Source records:
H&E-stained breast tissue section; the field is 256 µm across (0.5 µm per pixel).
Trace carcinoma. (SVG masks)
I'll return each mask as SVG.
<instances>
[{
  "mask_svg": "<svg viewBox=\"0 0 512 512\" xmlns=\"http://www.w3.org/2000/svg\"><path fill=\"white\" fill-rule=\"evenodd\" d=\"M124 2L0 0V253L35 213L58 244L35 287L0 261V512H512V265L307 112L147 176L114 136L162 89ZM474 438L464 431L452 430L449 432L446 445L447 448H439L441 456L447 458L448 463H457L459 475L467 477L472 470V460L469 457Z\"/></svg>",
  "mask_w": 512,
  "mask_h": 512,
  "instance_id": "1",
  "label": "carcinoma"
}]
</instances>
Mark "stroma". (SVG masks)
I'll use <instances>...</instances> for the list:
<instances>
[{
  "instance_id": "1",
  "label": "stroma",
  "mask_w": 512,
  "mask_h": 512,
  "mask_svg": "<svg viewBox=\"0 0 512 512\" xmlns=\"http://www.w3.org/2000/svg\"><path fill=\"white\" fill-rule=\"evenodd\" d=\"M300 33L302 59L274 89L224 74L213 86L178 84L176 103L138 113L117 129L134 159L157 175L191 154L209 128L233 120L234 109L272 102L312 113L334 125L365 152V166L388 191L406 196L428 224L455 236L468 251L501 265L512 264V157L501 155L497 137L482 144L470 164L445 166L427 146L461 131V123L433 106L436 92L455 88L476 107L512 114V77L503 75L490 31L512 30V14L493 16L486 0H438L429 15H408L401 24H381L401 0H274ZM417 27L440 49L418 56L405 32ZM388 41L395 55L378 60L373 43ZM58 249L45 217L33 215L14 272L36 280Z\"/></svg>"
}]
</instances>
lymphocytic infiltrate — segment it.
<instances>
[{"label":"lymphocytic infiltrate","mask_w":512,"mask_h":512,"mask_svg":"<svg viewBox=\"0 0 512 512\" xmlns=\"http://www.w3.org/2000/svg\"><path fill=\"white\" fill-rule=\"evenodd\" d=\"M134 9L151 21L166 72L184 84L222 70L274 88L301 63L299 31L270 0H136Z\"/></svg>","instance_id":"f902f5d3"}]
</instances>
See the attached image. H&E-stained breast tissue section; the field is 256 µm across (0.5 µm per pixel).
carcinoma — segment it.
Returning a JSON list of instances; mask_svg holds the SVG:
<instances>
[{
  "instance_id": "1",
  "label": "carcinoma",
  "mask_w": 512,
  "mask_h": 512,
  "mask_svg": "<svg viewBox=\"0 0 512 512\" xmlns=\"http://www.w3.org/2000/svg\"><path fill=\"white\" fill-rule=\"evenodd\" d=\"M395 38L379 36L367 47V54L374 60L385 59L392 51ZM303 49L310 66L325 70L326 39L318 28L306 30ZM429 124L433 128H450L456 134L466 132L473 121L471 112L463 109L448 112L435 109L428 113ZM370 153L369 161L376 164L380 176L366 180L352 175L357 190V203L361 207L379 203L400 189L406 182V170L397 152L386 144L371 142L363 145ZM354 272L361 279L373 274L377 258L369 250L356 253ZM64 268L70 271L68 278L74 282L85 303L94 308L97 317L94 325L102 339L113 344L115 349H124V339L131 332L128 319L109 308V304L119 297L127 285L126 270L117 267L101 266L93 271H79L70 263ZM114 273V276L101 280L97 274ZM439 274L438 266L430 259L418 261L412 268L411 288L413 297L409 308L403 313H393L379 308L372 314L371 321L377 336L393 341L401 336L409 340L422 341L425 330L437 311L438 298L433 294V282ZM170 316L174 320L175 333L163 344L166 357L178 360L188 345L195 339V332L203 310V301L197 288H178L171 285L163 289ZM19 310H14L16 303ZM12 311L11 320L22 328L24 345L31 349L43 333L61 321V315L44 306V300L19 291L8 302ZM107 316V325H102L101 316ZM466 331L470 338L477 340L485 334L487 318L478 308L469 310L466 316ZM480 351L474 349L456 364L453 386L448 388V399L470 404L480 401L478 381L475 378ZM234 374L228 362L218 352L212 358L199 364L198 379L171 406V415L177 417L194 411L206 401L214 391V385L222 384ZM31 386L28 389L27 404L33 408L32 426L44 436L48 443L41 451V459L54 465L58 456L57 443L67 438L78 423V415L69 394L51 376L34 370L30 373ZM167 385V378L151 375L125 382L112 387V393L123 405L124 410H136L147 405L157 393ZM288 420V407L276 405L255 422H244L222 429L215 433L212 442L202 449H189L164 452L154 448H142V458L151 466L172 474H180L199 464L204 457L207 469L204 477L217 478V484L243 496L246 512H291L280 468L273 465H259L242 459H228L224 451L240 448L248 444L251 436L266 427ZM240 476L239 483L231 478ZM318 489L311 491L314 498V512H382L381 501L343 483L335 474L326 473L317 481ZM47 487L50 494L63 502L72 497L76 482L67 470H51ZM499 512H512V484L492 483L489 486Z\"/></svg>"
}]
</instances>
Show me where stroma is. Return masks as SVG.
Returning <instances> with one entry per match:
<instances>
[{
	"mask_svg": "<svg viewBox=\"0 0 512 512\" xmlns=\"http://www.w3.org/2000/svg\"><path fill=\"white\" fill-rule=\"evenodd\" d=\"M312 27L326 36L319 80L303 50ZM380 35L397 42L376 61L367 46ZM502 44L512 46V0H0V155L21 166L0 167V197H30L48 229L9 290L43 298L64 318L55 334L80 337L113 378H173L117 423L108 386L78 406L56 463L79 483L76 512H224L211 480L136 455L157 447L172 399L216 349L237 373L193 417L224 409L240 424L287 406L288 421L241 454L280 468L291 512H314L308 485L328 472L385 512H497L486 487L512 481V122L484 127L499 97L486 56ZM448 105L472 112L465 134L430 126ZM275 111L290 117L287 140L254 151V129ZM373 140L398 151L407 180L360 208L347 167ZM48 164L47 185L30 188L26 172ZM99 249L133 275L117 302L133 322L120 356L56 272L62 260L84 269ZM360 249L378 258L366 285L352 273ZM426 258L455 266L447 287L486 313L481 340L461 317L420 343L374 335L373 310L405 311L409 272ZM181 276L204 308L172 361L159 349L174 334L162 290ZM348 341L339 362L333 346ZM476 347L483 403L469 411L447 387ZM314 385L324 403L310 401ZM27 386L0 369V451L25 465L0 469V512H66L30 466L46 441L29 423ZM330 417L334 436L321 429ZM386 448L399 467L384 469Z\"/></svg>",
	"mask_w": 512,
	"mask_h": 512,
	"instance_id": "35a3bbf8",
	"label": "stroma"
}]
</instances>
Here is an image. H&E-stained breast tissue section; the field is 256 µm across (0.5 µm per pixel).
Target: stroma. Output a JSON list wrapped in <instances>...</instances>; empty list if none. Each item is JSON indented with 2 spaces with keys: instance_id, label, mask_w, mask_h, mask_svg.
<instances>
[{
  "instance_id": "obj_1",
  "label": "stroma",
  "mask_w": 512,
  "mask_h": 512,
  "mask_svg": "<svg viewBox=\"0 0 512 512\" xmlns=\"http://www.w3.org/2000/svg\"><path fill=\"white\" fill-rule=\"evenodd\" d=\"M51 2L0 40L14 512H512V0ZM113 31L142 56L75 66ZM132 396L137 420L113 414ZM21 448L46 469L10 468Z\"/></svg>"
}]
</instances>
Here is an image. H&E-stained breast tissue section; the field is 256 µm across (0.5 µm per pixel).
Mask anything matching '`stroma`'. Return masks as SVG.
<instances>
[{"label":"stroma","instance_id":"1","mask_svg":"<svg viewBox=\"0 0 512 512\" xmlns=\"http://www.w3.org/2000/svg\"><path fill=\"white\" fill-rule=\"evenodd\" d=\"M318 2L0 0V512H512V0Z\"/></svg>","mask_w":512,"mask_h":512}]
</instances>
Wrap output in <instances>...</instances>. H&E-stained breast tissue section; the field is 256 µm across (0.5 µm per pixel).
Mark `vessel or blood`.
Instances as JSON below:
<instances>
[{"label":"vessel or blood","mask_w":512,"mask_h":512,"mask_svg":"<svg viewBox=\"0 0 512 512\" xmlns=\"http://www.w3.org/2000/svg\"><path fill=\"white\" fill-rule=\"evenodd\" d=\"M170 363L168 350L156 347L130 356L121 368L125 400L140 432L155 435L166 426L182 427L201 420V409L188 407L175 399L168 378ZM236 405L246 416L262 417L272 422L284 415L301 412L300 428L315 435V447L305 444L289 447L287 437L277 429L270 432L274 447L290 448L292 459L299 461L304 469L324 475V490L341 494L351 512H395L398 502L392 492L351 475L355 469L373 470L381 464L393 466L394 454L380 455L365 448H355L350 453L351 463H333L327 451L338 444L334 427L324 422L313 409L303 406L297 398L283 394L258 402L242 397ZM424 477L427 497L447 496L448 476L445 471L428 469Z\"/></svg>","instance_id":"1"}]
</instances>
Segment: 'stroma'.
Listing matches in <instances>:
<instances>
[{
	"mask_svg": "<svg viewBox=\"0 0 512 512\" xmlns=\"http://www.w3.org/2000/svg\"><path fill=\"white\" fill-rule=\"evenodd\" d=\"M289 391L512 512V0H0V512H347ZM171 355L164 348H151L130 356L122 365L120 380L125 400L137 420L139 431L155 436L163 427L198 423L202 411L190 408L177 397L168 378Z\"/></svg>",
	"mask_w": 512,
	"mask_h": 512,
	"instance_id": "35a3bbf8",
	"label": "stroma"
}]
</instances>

Task description
Among the records above, find each line holding the string "breast" and pull it out.

Answer to this task
H&E-stained breast tissue section; the field is 256 µm across (0.5 µm per pixel).
See the attached image. H&E-stained breast tissue section; the field is 256 µm across (0.5 µm per pixel).
Here is an image. H&E-stained breast tissue section; the field is 256 µm across (0.5 µm per pixel).
Here is an image. H&E-stained breast tissue section; the field is 256 µm across (0.5 µm per pixel).
Wrap output in <instances>...</instances>. H&E-stained breast tissue section; the field is 256 µm across (0.5 µm per pixel).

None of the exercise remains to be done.